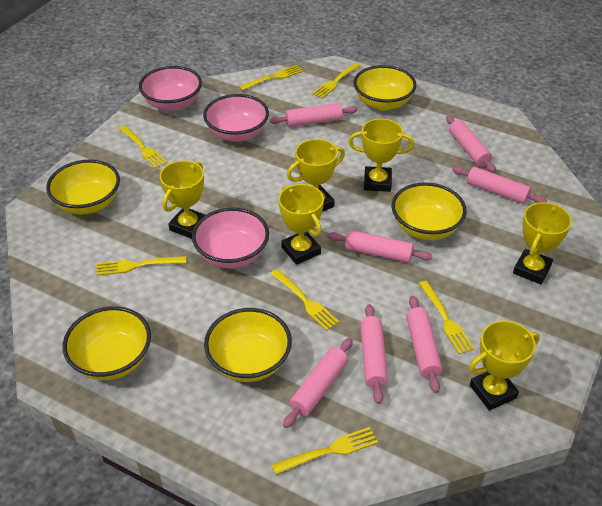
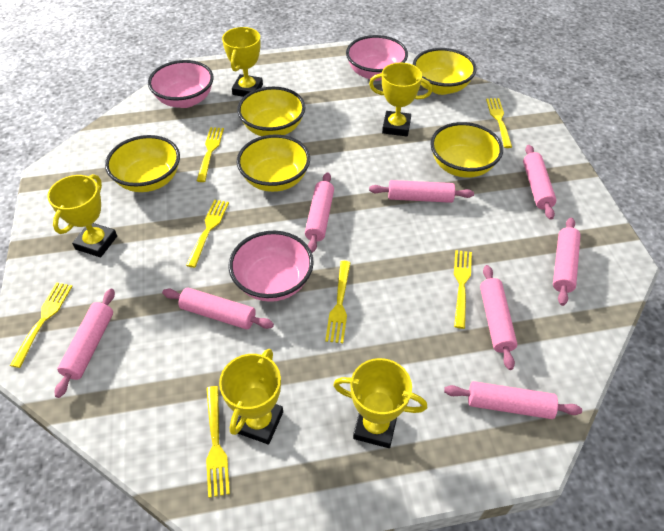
pink rolling pin: 7 -> 8
yellow trophy: 6 -> 5

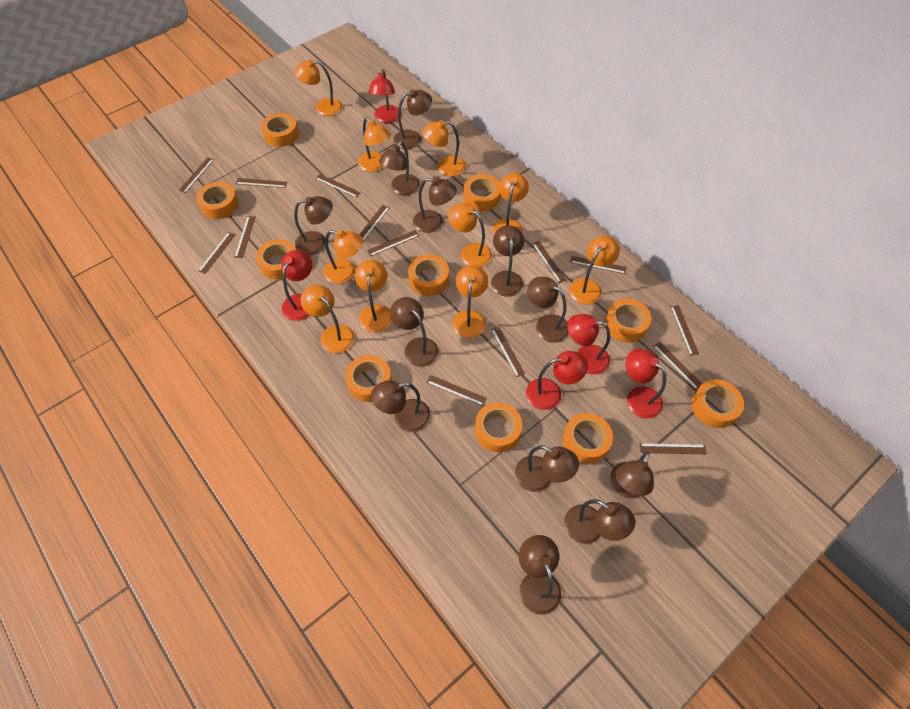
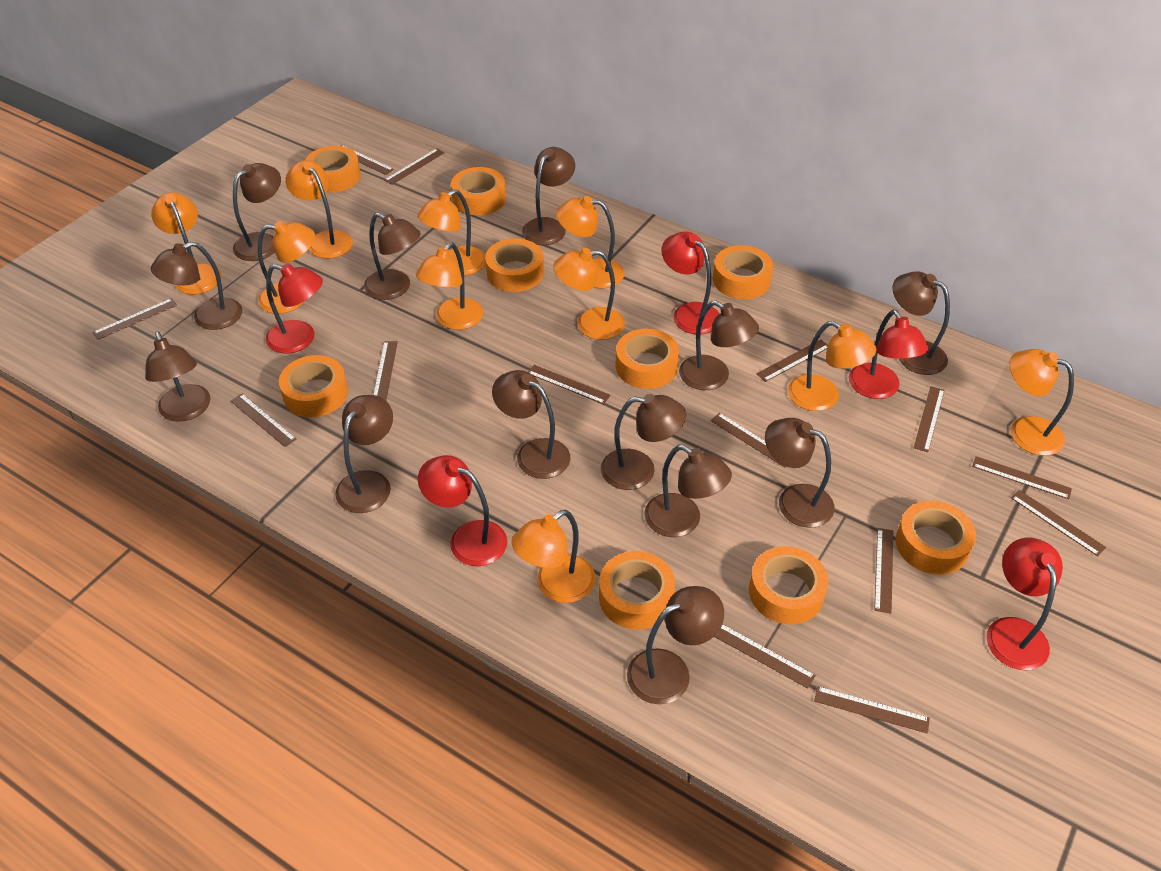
brown lamp: 12 -> 13
orange tape: 10 -> 9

■ **Assignment**
Retype the whole listing exactly and leave the pictures out.

■ **Completed task**
pink rolling pin: 7 -> 8
yellow trophy: 6 -> 5

brown lamp: 12 -> 13
orange tape: 10 -> 9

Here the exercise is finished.